- [WHAT YOU HAVE TO DO]: Two lines mark the range in the entries below: the one holding "none -> red plate I10 level 1" and the one holding "none -> grey brick E5:E6 level 1". Set down those two and all lines between them, exactly.

- [PROVIDED INFORMATION]:
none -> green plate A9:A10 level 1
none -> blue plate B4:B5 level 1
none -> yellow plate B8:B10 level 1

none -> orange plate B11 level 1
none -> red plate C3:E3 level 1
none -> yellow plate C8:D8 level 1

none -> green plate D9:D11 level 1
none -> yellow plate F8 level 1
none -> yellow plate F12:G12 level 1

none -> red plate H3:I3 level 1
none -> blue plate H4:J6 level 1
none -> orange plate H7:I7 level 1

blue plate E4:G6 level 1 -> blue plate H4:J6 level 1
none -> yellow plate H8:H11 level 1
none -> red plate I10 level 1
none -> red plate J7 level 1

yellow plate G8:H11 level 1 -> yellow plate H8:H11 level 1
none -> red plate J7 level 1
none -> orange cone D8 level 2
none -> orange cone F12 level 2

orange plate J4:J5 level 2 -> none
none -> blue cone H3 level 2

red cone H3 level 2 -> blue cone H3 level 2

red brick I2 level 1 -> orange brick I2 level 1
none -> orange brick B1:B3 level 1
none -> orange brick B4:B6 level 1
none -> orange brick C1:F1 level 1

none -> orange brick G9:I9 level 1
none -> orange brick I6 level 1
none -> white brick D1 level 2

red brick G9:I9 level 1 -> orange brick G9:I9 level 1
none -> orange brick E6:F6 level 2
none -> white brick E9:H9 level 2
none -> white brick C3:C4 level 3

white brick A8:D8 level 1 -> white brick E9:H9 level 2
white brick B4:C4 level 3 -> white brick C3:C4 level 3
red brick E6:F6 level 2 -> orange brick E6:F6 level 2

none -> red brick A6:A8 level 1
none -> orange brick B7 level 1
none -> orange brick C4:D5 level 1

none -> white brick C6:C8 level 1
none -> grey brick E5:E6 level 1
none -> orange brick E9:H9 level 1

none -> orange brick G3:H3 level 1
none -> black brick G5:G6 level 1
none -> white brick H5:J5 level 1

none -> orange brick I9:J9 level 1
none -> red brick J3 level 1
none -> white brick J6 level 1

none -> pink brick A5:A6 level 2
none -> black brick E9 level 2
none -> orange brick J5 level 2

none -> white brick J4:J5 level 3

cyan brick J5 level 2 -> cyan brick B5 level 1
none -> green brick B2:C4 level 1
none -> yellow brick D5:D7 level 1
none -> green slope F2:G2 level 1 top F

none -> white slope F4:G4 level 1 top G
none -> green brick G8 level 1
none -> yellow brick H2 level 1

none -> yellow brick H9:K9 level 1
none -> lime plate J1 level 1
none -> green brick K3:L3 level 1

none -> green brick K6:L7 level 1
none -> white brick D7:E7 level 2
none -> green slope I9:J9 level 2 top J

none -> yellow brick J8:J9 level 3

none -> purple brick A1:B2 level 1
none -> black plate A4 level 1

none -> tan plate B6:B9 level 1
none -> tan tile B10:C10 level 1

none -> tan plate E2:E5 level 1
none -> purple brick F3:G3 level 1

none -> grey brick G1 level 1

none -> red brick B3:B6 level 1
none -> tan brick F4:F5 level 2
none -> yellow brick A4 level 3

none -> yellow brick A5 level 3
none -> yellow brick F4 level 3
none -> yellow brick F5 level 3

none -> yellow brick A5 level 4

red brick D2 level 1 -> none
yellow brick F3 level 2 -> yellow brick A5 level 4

- [RESPONSE TO THIS TASK]:
none -> red plate I10 level 1
none -> red plate J7 level 1

yellow plate G8:H11 level 1 -> yellow plate H8:H11 level 1
none -> red plate J7 level 1
none -> orange cone D8 level 2
none -> orange cone F12 level 2

orange plate J4:J5 level 2 -> none
none -> blue cone H3 level 2

red cone H3 level 2 -> blue cone H3 level 2

red brick I2 level 1 -> orange brick I2 level 1
none -> orange brick B1:B3 level 1
none -> orange brick B4:B6 level 1
none -> orange brick C1:F1 level 1

none -> orange brick G9:I9 level 1
none -> orange brick I6 level 1
none -> white brick D1 level 2

red brick G9:I9 level 1 -> orange brick G9:I9 level 1
none -> orange brick E6:F6 level 2
none -> white brick E9:H9 level 2
none -> white brick C3:C4 level 3

white brick A8:D8 level 1 -> white brick E9:H9 level 2
white brick B4:C4 level 3 -> white brick C3:C4 level 3
red brick E6:F6 level 2 -> orange brick E6:F6 level 2

none -> red brick A6:A8 level 1
none -> orange brick B7 level 1
none -> orange brick C4:D5 level 1

none -> white brick C6:C8 level 1
none -> grey brick E5:E6 level 1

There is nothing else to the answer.